→ INSTRUCTIONS FOR THE TASK: Only the lines of the data below from the one with "orange pot: 1 -> 4" through the one with "green phone: 6 -> 5" are wanted. Repeat them exactly.
[DATA Boundary: Start]
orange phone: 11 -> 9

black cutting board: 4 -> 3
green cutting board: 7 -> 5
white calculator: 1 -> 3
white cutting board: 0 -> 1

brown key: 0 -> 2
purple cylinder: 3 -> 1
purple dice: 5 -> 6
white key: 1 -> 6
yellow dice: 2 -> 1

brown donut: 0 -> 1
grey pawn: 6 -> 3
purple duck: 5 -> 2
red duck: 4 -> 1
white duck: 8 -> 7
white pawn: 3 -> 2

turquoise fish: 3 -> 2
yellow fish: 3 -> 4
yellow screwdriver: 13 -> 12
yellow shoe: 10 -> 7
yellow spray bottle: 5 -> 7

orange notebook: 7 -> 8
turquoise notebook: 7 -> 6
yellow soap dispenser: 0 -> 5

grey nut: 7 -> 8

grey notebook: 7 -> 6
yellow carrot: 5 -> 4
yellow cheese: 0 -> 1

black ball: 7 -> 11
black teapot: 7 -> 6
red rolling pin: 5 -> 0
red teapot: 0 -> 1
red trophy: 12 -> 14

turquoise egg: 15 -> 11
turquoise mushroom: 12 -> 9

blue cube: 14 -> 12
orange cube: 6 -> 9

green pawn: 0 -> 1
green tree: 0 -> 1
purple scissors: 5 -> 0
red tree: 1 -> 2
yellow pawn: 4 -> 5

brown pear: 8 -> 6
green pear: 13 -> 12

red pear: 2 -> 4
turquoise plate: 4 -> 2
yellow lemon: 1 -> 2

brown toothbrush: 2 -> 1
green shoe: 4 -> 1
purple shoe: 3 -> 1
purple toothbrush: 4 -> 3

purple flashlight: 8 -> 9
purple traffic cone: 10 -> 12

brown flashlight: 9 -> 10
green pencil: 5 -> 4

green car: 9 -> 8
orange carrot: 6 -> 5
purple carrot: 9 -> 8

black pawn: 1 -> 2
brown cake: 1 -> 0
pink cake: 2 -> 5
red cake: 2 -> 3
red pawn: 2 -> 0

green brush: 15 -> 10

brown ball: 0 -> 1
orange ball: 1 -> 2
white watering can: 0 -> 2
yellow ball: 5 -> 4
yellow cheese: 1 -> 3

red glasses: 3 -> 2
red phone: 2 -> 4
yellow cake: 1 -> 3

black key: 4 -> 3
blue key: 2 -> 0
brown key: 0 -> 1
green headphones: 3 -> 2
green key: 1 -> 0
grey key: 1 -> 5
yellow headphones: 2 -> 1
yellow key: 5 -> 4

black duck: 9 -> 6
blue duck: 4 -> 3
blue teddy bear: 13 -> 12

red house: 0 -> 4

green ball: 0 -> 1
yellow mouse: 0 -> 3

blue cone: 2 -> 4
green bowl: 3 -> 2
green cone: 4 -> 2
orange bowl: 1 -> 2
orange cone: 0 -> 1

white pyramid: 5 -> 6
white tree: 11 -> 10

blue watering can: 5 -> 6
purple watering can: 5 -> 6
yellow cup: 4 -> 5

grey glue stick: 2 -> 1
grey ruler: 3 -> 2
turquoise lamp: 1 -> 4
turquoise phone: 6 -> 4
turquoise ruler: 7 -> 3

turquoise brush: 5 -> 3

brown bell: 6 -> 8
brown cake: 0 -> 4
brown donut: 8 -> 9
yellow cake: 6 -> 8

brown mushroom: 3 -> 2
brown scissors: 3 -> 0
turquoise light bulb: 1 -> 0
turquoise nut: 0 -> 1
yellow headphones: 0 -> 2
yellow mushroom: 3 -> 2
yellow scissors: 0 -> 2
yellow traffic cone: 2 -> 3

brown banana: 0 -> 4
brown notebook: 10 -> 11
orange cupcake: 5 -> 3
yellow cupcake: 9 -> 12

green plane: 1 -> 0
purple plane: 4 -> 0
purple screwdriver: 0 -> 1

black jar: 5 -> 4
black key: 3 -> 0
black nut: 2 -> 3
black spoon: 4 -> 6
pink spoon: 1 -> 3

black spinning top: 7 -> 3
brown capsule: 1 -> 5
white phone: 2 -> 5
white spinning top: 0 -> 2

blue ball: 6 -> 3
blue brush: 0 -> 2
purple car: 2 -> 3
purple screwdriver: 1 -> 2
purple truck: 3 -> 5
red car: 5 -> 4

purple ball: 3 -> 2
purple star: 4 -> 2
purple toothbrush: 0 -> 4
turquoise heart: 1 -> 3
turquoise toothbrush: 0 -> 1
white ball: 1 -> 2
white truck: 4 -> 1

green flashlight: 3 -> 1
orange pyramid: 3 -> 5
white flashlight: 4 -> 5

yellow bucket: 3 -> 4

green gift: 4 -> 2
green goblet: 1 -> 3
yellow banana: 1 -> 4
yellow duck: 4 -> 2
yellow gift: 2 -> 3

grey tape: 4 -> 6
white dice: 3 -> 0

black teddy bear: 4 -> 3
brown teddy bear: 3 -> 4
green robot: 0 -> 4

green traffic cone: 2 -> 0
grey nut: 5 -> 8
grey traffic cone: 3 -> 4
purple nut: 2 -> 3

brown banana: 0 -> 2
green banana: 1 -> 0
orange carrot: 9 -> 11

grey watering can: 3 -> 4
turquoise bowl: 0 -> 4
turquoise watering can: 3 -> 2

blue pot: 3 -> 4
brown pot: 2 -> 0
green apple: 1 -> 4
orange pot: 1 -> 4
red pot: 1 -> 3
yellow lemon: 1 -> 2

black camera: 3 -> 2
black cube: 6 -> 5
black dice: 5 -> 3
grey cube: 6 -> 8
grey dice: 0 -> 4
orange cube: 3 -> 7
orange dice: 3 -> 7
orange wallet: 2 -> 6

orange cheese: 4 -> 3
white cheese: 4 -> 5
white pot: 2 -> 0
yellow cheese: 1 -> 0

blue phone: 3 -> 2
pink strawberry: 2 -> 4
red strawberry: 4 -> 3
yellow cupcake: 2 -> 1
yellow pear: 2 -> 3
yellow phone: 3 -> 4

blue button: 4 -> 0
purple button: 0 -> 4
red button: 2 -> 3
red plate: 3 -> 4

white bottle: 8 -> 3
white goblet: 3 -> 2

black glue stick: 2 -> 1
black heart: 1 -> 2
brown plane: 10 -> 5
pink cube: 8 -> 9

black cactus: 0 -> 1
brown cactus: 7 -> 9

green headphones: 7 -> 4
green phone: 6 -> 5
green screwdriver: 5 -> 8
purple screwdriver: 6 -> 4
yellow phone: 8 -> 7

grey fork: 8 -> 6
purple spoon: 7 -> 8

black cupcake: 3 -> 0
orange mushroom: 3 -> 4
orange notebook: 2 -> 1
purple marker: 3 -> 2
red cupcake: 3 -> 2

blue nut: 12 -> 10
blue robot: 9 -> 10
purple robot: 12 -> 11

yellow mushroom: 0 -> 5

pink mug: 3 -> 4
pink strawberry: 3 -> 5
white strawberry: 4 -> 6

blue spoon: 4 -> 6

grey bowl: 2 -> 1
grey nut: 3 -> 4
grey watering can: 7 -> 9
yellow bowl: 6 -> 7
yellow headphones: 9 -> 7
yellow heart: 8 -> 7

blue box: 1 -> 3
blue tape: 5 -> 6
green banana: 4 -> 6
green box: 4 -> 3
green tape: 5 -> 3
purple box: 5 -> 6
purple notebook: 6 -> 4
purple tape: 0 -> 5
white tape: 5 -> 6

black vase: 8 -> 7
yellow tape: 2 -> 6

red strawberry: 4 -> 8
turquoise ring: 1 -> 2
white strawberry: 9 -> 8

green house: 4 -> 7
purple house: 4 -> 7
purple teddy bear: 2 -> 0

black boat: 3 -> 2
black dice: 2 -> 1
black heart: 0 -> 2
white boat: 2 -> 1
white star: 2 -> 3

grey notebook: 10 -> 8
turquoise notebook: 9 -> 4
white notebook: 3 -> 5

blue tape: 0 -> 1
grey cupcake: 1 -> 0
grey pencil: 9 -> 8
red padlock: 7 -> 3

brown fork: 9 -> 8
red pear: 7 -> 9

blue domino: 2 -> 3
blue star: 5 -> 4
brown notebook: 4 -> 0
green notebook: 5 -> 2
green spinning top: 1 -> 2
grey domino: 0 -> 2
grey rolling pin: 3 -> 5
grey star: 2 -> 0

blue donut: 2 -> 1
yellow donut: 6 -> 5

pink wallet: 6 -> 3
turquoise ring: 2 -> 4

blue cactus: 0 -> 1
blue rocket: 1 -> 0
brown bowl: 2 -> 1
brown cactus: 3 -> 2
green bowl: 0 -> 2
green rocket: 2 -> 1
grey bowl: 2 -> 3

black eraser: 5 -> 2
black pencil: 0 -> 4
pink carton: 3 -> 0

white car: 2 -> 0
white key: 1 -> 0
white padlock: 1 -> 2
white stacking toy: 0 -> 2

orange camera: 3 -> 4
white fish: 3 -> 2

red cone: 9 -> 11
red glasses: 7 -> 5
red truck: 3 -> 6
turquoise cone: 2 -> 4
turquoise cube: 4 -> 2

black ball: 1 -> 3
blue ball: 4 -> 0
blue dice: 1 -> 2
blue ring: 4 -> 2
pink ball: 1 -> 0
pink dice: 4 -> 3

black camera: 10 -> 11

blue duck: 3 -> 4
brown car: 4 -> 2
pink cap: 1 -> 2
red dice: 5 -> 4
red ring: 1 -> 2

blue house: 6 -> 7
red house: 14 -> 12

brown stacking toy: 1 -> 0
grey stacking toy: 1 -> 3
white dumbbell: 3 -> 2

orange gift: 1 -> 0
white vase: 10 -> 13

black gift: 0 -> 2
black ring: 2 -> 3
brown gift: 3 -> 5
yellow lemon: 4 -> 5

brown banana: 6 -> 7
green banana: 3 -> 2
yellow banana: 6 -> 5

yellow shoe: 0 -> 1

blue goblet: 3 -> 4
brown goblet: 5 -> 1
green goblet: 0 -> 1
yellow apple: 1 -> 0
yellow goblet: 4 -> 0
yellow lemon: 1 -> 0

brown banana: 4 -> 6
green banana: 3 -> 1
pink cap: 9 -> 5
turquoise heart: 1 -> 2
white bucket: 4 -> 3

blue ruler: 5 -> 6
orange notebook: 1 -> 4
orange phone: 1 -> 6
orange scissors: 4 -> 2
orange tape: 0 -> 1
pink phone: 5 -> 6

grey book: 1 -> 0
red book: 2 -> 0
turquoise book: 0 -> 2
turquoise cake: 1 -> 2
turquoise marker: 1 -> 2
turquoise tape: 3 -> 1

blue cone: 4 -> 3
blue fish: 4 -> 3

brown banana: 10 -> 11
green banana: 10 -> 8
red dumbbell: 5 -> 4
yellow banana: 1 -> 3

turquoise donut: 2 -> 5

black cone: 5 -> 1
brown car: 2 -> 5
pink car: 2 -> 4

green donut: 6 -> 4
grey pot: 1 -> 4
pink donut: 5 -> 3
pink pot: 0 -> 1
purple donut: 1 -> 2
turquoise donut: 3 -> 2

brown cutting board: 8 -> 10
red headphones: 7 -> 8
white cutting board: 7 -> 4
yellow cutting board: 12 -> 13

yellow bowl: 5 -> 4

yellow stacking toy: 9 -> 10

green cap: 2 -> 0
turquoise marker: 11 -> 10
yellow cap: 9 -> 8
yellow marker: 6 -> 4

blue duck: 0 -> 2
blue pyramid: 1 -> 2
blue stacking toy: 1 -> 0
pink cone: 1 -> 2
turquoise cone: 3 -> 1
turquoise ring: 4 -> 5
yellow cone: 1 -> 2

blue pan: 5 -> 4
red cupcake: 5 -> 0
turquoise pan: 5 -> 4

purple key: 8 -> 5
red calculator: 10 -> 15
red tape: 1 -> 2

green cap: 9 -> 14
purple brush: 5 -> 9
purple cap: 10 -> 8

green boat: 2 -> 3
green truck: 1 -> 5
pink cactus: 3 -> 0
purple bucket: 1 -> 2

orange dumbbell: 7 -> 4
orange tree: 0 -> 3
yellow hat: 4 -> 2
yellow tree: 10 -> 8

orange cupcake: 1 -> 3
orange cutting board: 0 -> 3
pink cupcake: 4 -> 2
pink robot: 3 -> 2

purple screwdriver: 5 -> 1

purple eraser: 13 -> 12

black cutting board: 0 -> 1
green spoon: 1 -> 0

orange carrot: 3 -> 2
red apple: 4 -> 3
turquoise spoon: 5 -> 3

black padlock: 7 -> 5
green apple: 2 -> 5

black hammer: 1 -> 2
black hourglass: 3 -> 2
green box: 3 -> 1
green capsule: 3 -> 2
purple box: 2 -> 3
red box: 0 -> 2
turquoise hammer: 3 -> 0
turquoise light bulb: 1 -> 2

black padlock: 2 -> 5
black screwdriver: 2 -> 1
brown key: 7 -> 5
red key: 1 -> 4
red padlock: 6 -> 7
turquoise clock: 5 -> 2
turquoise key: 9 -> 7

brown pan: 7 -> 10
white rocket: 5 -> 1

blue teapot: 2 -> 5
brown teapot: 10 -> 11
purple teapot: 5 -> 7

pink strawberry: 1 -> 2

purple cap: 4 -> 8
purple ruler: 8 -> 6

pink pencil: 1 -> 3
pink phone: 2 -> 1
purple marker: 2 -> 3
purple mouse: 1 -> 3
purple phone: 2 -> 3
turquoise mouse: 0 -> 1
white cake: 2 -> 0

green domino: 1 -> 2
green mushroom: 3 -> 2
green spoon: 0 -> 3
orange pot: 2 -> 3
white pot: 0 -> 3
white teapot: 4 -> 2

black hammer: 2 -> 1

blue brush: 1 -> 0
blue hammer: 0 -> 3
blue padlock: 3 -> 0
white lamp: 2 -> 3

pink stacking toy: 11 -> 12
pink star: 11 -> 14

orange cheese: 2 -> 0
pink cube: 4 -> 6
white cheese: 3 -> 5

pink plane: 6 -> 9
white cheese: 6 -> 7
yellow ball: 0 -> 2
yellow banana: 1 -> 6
[DATA Boundary: End]
→ ANSWER:
orange pot: 1 -> 4
red pot: 1 -> 3
yellow lemon: 1 -> 2

black camera: 3 -> 2
black cube: 6 -> 5
black dice: 5 -> 3
grey cube: 6 -> 8
grey dice: 0 -> 4
orange cube: 3 -> 7
orange dice: 3 -> 7
orange wallet: 2 -> 6

orange cheese: 4 -> 3
white cheese: 4 -> 5
white pot: 2 -> 0
yellow cheese: 1 -> 0

blue phone: 3 -> 2
pink strawberry: 2 -> 4
red strawberry: 4 -> 3
yellow cupcake: 2 -> 1
yellow pear: 2 -> 3
yellow phone: 3 -> 4

blue button: 4 -> 0
purple button: 0 -> 4
red button: 2 -> 3
red plate: 3 -> 4

white bottle: 8 -> 3
white goblet: 3 -> 2

black glue stick: 2 -> 1
black heart: 1 -> 2
brown plane: 10 -> 5
pink cube: 8 -> 9

black cactus: 0 -> 1
brown cactus: 7 -> 9

green headphones: 7 -> 4
green phone: 6 -> 5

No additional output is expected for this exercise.